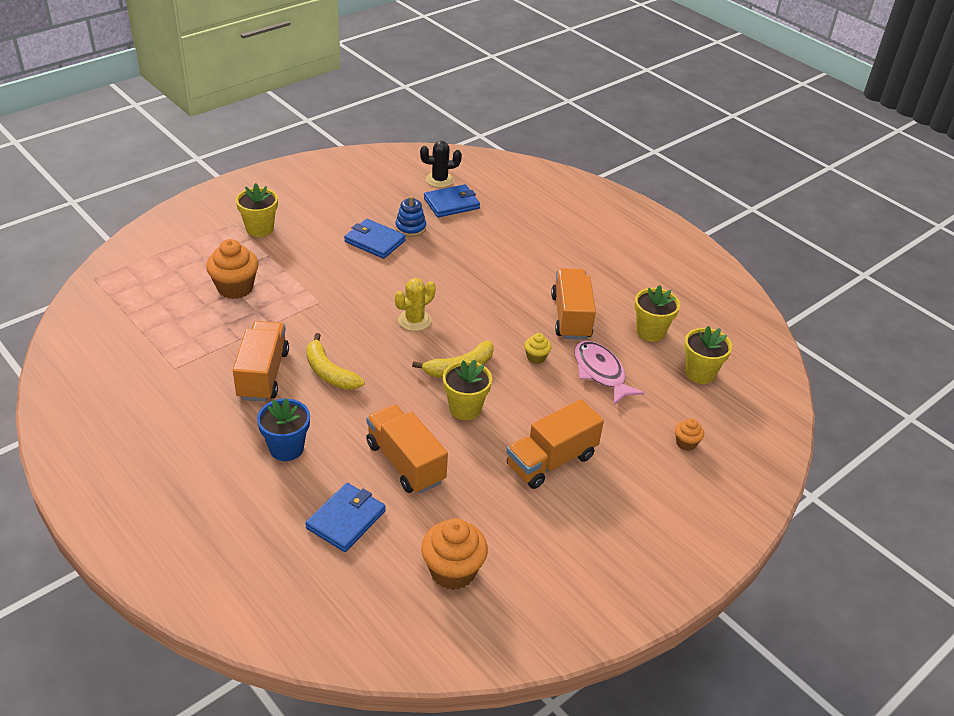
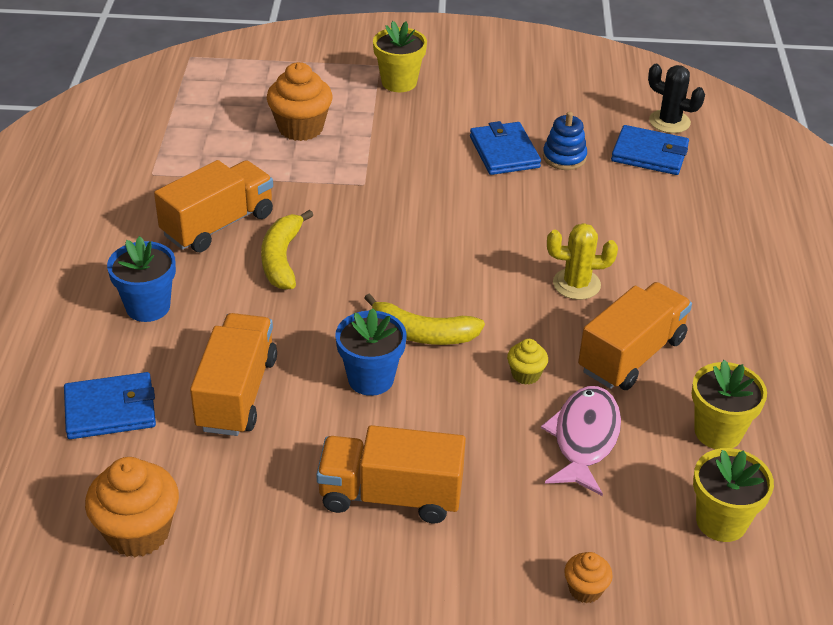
camera: 45 degrees right, 0 degrees up
(414, 320) = (438, 256): yellow cactus -> yellow cactus (576, 284)
(465, 408) = (371, 379): yellow flower pot -> blue flower pot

== == ==

*REQUIREMENT*. Please produce an exact copy of the listing, omitting the pictures.

*SOLVED PROBLEM*.
camera: 45 degrees right, 0 degrees up
(414, 320) = (438, 256): yellow cactus -> yellow cactus (576, 284)
(465, 408) = (371, 379): yellow flower pot -> blue flower pot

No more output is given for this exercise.